Data records —
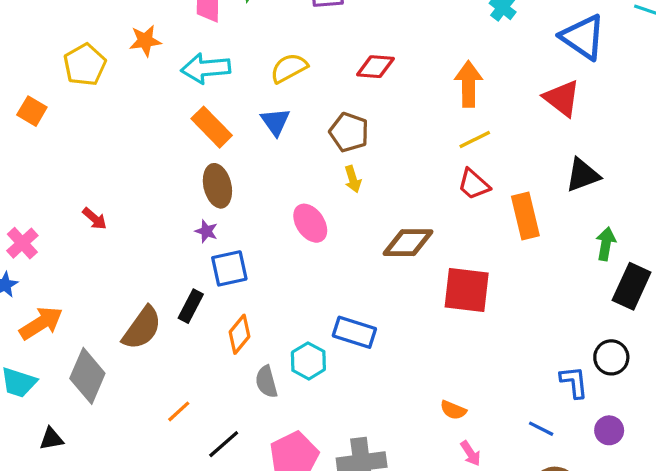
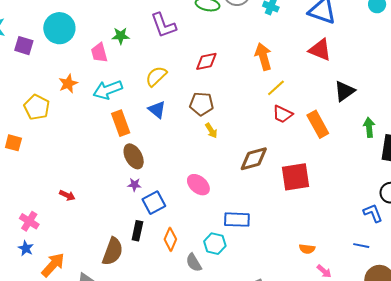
orange rectangle: (212, 127) -> (121, 123), turned 40
pink ellipse: (310, 223) -> (198, 185), moved

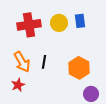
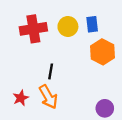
orange arrow: (22, 62) -> (48, 97), moved
orange hexagon: (79, 68) -> (102, 52), moved

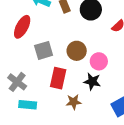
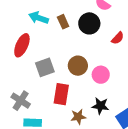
black star: (92, 81) -> (100, 106), moved

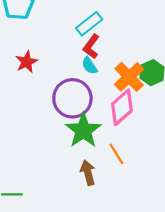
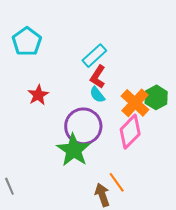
green star: (83, 130) -> (74, 150), moved
orange line: (116, 154) -> (117, 182), moved

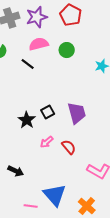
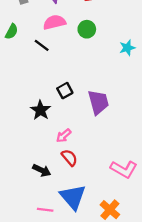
black square: (48, 112) -> (65, 91), moved
red semicircle: (69, 147) -> (69, 158), moved
black arrow: (16, 171) -> (42, 170), moved

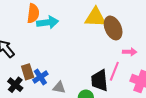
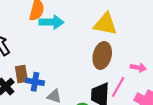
brown ellipse: (113, 28) -> (102, 55), moved, turned 30
blue cross: (40, 77) -> (35, 82), turned 35

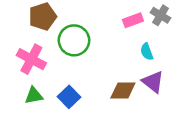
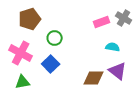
green circle: (74, 40) -> (55, 38), size x0.6
cyan semicircle: (147, 52) -> (113, 47), turned 120
blue square: (69, 97) -> (51, 64), moved

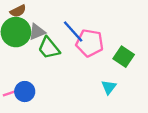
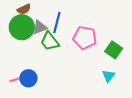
blue line: (73, 31) -> (57, 22), moved, turned 55
cyan triangle: (109, 87) -> (108, 76), moved

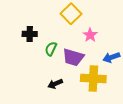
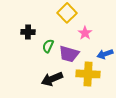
black arrow: (55, 84) -> (52, 79), size x1.5

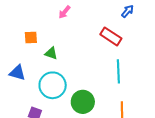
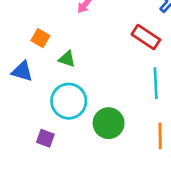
orange square: (31, 38) -> (40, 38), turned 32
blue triangle: (17, 73) -> (22, 71), moved

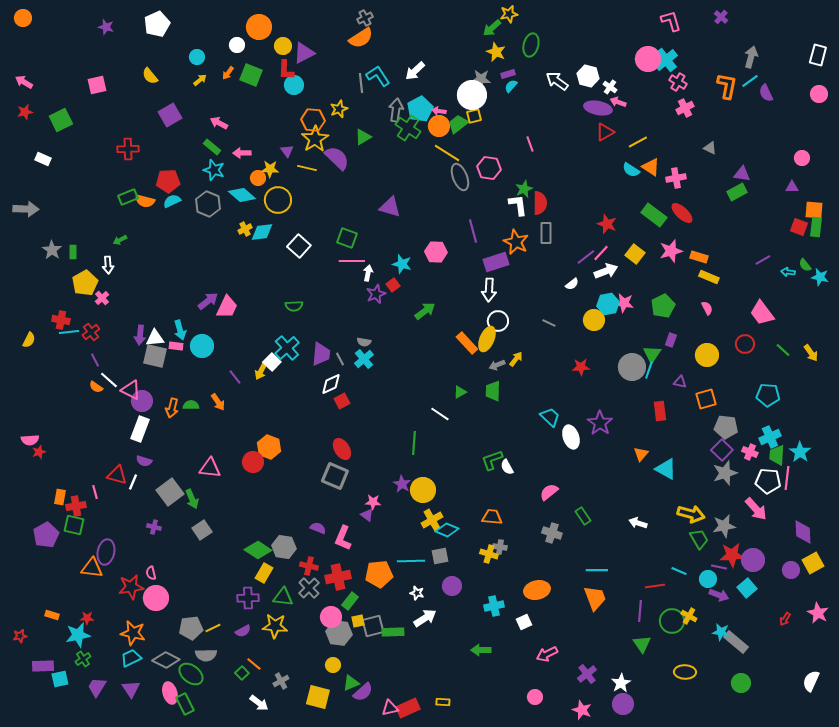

Prompt — Above are records with pictures. Reproduce exactly only the lines from the line with "green star: (83, 130) -> (74, 150), moved" through the line with "cyan triangle: (109, 87) -> (108, 76), moved", both ends included, and leave the pictures out.

Response to the exercise —
green star: (83, 130) -> (74, 150), moved
orange line: (116, 154) -> (117, 182), moved

black square: (48, 112) -> (65, 91), moved
red semicircle: (69, 147) -> (69, 158), moved
black arrow: (16, 171) -> (42, 170), moved

brown ellipse: (113, 28) -> (102, 55), moved, turned 30
blue cross: (40, 77) -> (35, 82), turned 35

green circle: (74, 40) -> (55, 38), size x0.6
cyan semicircle: (147, 52) -> (113, 47), turned 120
blue square: (69, 97) -> (51, 64), moved

blue line: (73, 31) -> (57, 22), moved, turned 55
cyan triangle: (109, 87) -> (108, 76), moved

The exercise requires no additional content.